Required work.
Please find all lines in the data that hold the string "black" and copy them.

Object tracking records.
====
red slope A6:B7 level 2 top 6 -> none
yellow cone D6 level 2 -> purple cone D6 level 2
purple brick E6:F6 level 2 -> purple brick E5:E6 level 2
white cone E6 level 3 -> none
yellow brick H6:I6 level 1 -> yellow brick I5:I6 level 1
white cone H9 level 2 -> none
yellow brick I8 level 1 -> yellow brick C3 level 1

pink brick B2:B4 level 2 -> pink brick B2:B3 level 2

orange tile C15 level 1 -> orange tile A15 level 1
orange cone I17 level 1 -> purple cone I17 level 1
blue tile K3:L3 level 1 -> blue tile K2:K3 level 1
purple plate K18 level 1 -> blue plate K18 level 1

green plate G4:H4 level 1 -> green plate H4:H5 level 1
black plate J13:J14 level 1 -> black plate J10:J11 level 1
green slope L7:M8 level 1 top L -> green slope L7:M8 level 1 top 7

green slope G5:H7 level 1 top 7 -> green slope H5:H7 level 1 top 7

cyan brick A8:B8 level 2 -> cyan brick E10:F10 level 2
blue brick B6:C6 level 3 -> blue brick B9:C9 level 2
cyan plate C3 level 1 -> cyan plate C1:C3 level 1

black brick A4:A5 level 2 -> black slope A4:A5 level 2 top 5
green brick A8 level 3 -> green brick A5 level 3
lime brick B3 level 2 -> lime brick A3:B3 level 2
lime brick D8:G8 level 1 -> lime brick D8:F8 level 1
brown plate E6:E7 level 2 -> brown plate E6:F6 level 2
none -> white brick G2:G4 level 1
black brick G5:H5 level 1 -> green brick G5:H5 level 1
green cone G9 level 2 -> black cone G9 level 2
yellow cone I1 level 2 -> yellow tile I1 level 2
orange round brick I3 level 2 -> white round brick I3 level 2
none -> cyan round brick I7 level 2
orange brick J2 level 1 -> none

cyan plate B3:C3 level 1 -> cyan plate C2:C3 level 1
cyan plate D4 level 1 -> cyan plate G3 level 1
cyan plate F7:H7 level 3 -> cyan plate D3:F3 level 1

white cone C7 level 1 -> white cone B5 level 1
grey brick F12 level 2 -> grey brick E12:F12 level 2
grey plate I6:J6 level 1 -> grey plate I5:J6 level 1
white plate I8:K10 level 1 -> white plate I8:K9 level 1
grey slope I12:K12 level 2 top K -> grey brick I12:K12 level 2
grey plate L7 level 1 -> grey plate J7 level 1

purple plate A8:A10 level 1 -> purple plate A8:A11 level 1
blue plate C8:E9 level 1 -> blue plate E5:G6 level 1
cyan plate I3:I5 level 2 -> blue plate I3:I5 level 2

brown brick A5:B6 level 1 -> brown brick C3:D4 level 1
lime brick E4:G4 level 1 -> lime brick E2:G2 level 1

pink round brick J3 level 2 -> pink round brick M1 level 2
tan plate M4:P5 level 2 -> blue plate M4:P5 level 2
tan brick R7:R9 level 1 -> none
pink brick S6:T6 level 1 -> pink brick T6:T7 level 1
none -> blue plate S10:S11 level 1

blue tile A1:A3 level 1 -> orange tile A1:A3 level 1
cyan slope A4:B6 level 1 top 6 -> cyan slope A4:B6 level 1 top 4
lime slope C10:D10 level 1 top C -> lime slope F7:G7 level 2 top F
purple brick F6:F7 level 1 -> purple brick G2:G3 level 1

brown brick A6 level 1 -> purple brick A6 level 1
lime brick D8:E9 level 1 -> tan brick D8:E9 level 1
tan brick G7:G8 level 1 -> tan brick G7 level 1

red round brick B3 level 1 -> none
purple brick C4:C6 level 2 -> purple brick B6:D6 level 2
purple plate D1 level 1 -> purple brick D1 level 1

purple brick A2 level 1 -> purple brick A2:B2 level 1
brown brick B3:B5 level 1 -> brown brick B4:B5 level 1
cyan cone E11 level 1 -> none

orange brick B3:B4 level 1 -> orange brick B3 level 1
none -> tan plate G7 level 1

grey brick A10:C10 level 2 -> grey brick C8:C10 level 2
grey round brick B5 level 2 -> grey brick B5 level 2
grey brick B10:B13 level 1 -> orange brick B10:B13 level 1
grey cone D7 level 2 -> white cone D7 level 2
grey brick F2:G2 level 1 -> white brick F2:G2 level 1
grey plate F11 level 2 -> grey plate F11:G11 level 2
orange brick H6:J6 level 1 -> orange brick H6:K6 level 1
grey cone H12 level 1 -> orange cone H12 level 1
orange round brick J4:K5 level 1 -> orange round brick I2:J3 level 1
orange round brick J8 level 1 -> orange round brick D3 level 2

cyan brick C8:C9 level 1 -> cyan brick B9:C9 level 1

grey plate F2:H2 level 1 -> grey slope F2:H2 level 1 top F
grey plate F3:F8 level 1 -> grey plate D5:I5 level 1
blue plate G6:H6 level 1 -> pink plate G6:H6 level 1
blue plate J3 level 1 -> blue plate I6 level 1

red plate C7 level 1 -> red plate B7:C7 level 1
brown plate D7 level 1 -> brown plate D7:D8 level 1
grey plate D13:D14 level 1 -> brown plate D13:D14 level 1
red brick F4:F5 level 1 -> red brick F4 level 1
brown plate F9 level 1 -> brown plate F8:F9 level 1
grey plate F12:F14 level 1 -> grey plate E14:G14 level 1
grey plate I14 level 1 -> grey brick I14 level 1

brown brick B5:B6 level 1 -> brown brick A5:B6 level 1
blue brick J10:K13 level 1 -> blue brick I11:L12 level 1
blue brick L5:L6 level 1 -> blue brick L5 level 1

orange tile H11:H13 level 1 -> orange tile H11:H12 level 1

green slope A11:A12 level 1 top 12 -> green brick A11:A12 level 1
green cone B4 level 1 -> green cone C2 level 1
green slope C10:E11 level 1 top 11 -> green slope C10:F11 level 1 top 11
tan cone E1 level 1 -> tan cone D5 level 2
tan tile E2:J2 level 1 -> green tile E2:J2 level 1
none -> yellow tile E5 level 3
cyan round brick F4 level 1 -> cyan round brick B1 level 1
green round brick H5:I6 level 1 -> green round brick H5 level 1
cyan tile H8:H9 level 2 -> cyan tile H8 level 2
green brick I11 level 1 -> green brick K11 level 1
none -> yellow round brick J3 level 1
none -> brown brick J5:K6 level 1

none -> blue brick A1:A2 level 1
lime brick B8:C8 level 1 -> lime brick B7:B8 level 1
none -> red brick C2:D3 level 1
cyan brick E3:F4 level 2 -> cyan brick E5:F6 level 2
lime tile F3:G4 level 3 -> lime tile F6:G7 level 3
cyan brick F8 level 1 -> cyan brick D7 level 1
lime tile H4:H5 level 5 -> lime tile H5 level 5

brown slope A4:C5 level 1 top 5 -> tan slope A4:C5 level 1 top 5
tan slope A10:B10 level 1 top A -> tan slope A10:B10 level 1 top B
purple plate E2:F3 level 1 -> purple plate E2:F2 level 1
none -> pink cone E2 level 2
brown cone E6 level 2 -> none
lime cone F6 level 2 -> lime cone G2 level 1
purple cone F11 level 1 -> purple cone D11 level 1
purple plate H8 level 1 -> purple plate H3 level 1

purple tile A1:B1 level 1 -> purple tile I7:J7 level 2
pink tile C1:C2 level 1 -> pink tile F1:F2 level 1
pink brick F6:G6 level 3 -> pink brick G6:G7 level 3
====
Answer space.
black plate J13:J14 level 1 -> black plate J10:J11 level 1
black brick A4:A5 level 2 -> black slope A4:A5 level 2 top 5
black brick G5:H5 level 1 -> green brick G5:H5 level 1
green cone G9 level 2 -> black cone G9 level 2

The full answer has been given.